== TASK INPUTS ==

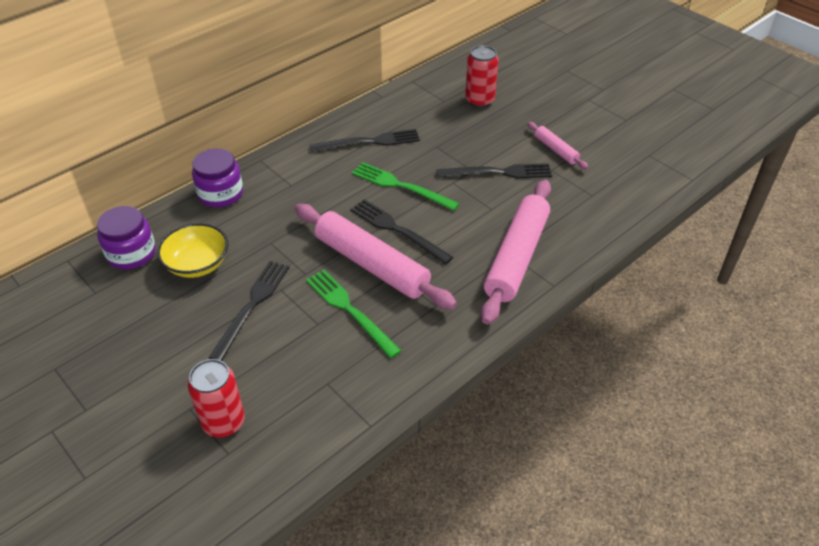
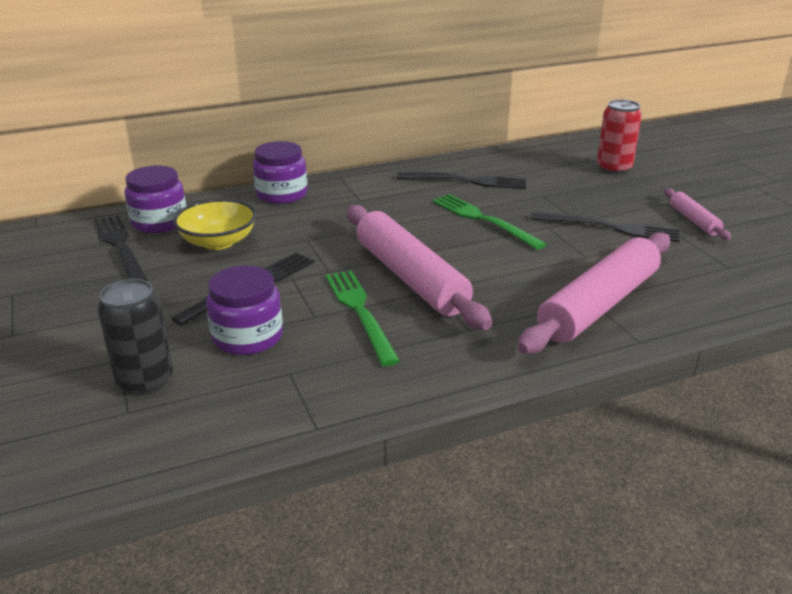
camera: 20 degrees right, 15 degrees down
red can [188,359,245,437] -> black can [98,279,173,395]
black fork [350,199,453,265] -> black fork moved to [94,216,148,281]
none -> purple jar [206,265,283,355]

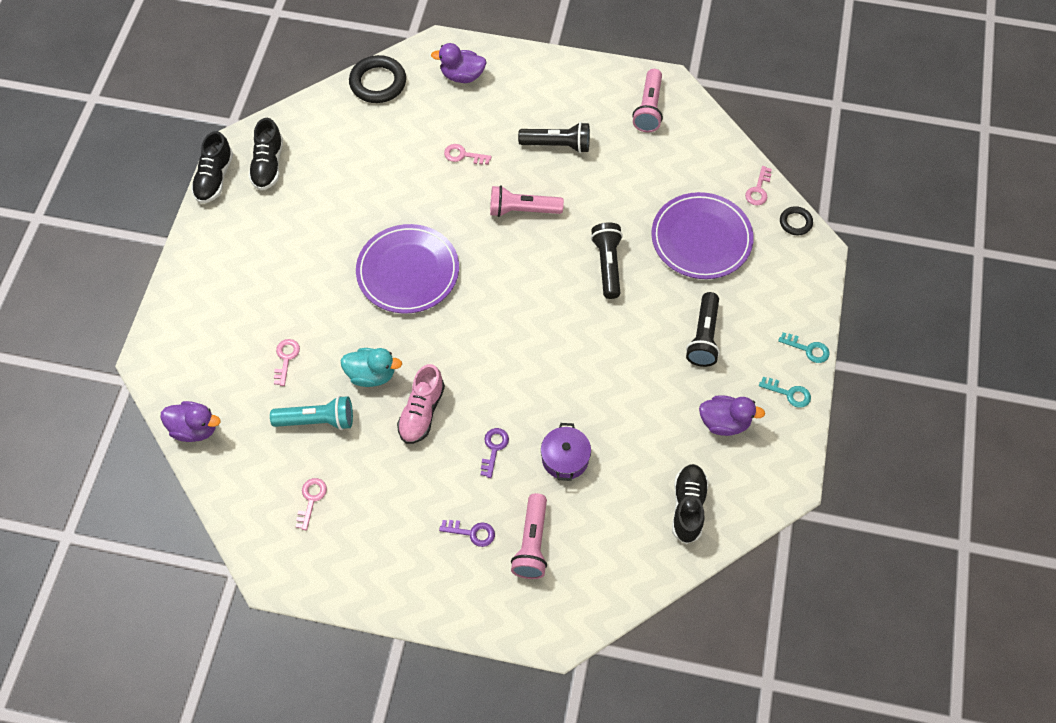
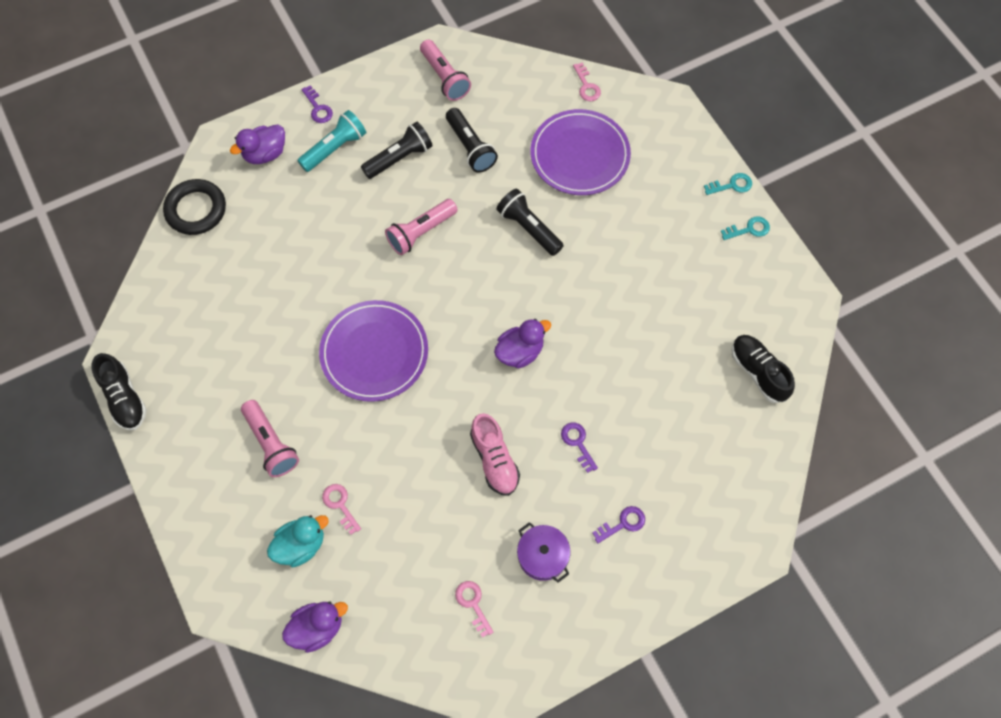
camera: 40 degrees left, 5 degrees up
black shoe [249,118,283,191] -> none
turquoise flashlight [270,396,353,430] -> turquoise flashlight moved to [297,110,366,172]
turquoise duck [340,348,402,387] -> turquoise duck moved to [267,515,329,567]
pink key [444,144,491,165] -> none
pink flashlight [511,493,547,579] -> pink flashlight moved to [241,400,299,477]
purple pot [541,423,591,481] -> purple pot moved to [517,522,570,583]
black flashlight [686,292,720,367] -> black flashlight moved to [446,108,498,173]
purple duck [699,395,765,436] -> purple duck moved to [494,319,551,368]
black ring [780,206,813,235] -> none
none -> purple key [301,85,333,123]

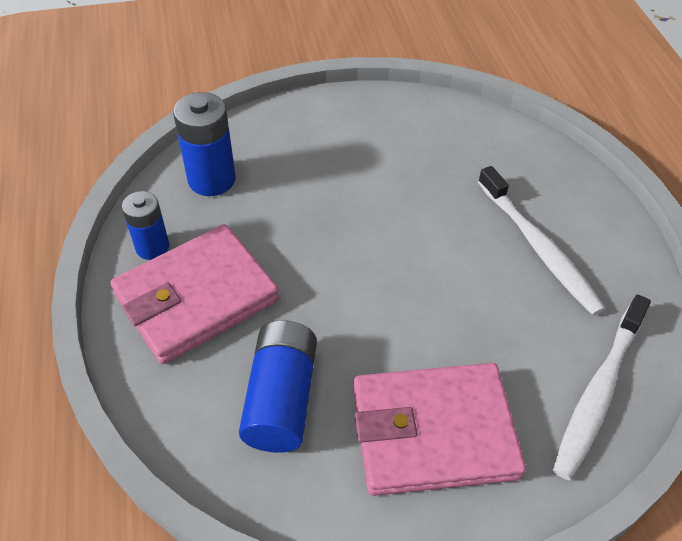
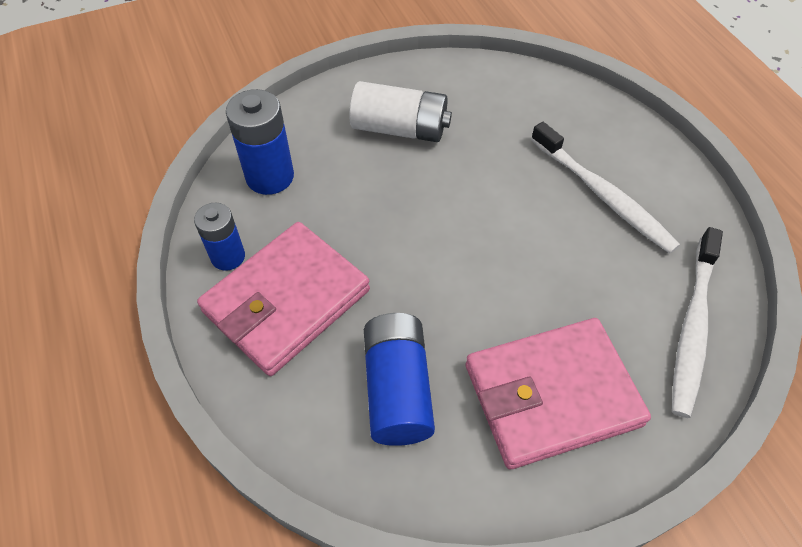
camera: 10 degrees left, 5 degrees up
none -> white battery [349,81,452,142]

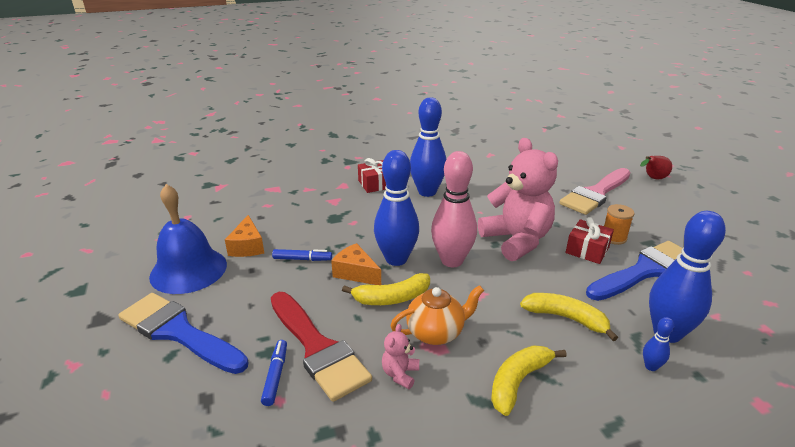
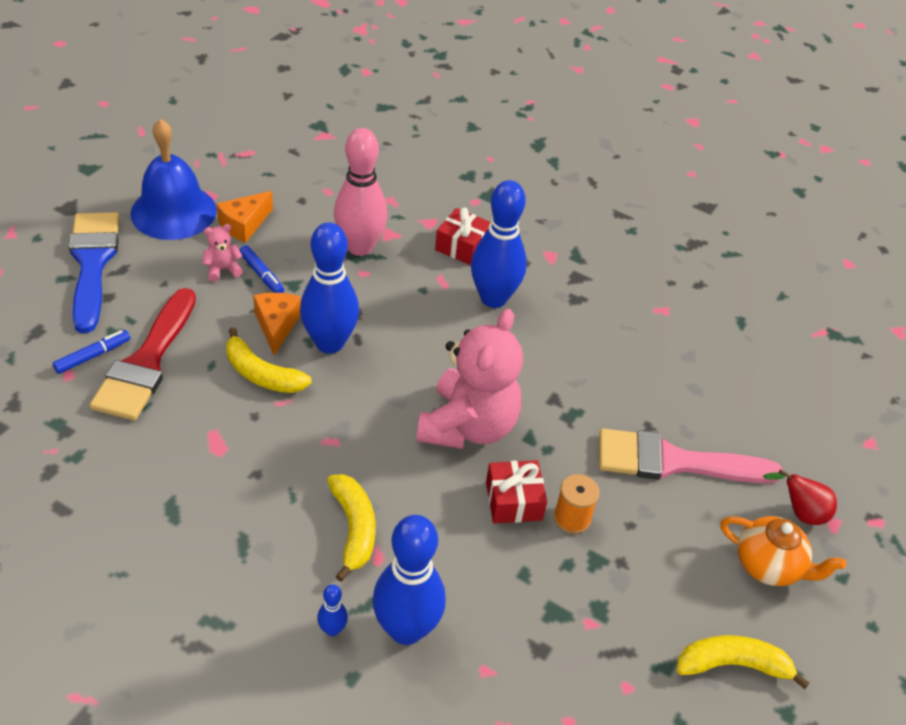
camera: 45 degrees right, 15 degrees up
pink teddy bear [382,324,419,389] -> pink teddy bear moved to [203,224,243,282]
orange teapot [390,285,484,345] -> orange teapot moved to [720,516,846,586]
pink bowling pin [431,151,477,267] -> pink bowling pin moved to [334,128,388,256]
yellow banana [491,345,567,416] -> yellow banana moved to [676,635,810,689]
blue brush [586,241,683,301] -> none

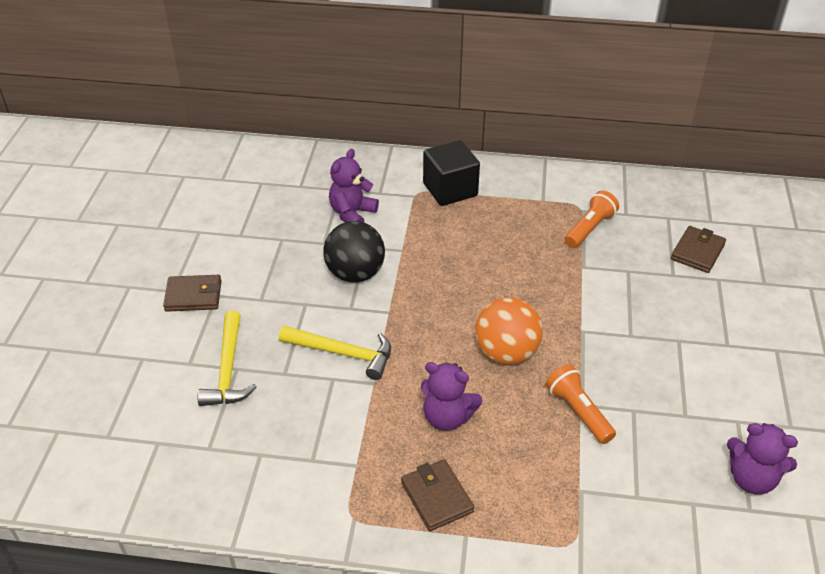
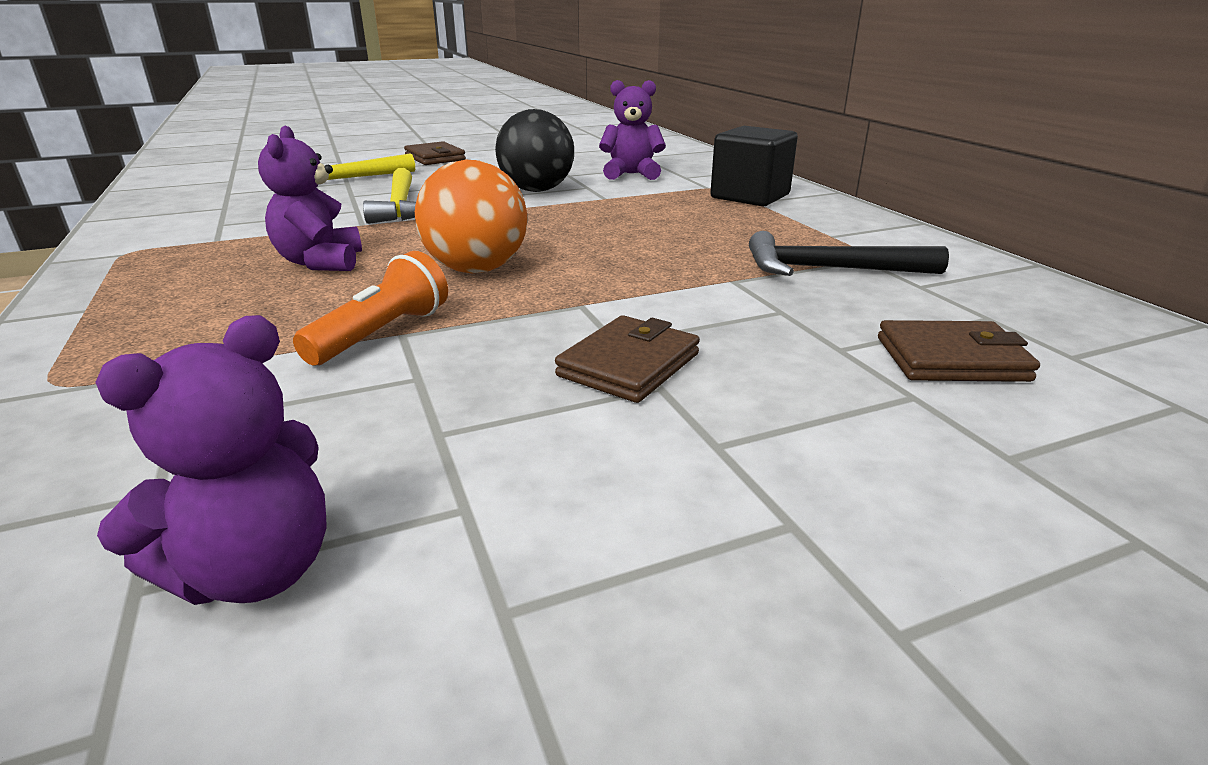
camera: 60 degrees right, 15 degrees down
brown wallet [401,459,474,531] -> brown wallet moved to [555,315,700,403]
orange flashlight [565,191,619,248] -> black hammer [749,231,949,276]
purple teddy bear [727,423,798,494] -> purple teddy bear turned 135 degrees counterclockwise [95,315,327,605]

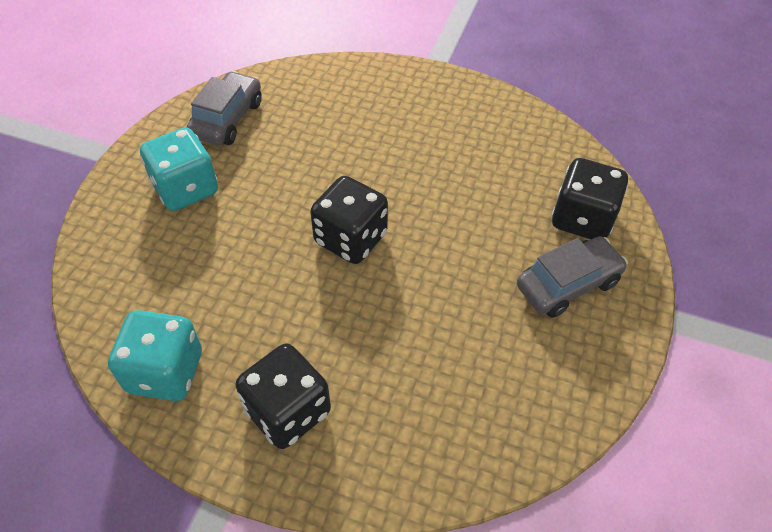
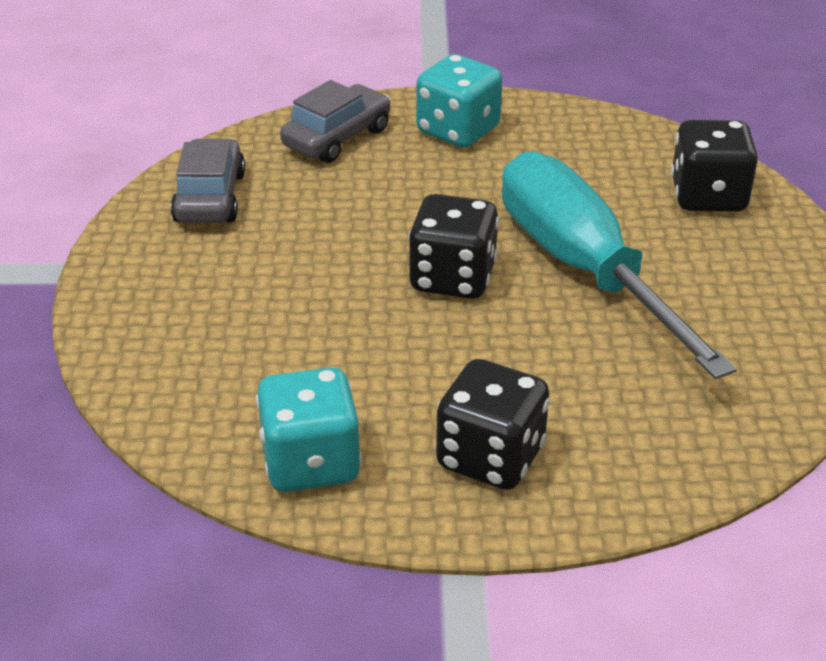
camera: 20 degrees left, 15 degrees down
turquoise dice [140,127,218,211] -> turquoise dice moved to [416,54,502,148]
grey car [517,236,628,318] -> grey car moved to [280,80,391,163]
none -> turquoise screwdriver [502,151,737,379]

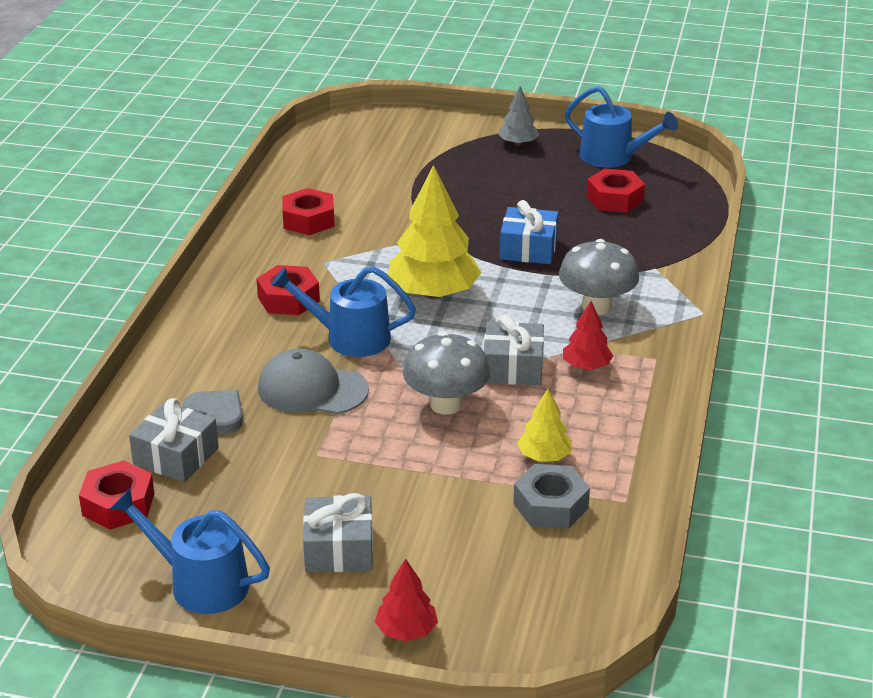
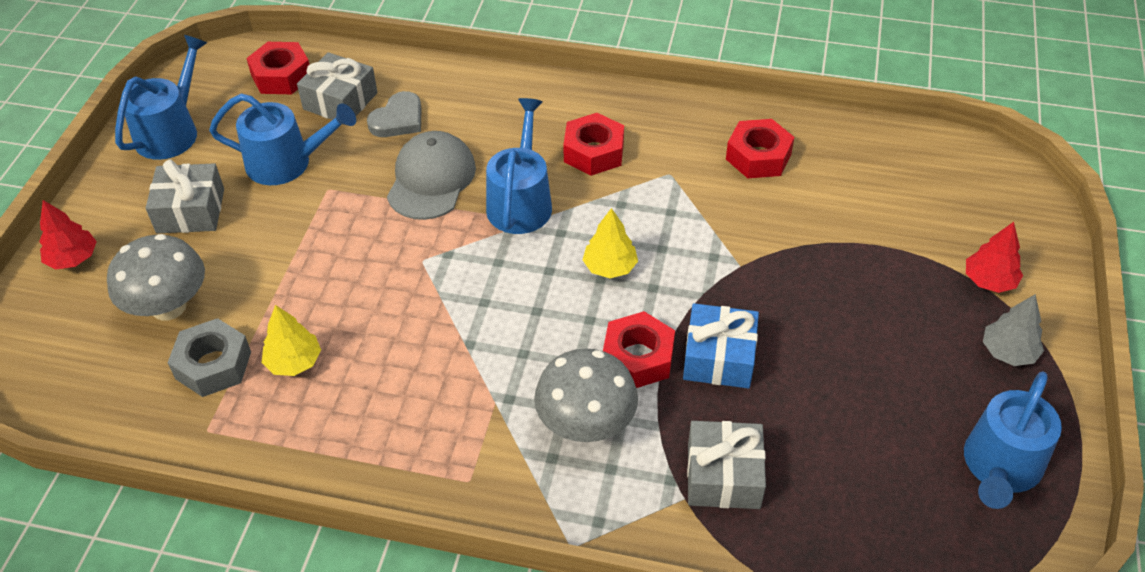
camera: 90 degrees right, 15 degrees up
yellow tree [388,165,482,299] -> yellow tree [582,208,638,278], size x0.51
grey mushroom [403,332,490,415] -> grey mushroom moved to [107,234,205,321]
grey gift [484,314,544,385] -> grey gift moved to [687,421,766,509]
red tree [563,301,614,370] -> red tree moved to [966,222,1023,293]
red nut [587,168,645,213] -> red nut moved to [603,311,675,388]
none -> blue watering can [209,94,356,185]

== WHAT TO PRODUCE ==
All lines above are to be restated word for word, with pictures excluded.

== RESPONSE TO THE EXERCISE ==
camera: 20 degrees right, 15 degrees down
red can [188,359,245,437] -> black can [98,279,173,395]
black fork [350,199,453,265] -> black fork moved to [94,216,148,281]
none -> purple jar [206,265,283,355]

camera: 40 degrees left, 5 degrees up
black shoe [249,118,283,191] -> none
turquoise flashlight [270,396,353,430] -> turquoise flashlight moved to [297,110,366,172]
turquoise duck [340,348,402,387] -> turquoise duck moved to [267,515,329,567]
pink key [444,144,491,165] -> none
pink flashlight [511,493,547,579] -> pink flashlight moved to [241,400,299,477]
purple pot [541,423,591,481] -> purple pot moved to [517,522,570,583]
black flashlight [686,292,720,367] -> black flashlight moved to [446,108,498,173]
purple duck [699,395,765,436] -> purple duck moved to [494,319,551,368]
black ring [780,206,813,235] -> none
none -> purple key [301,85,333,123]

camera: 10 degrees left, 5 degrees up
none -> white battery [349,81,452,142]

camera: 45 degrees right, 15 degrees up
pink teddy bear [382,324,419,389] -> pink teddy bear moved to [203,224,243,282]
orange teapot [390,285,484,345] -> orange teapot moved to [720,516,846,586]
pink bowling pin [431,151,477,267] -> pink bowling pin moved to [334,128,388,256]
yellow banana [491,345,567,416] -> yellow banana moved to [676,635,810,689]
blue brush [586,241,683,301] -> none

camera: 60 degrees right, 15 degrees down
brown wallet [401,459,474,531] -> brown wallet moved to [555,315,700,403]
orange flashlight [565,191,619,248] -> black hammer [749,231,949,276]
purple teddy bear [727,423,798,494] -> purple teddy bear turned 135 degrees counterclockwise [95,315,327,605]

camera: 20 degrees left, 15 degrees down
turquoise dice [140,127,218,211] -> turquoise dice moved to [416,54,502,148]
grey car [517,236,628,318] -> grey car moved to [280,80,391,163]
none -> turquoise screwdriver [502,151,737,379]

camera: 90 degrees right, 15 degrees up
yellow tree [388,165,482,299] -> yellow tree [582,208,638,278], size x0.51
grey mushroom [403,332,490,415] -> grey mushroom moved to [107,234,205,321]
grey gift [484,314,544,385] -> grey gift moved to [687,421,766,509]
red tree [563,301,614,370] -> red tree moved to [966,222,1023,293]
red nut [587,168,645,213] -> red nut moved to [603,311,675,388]
none -> blue watering can [209,94,356,185]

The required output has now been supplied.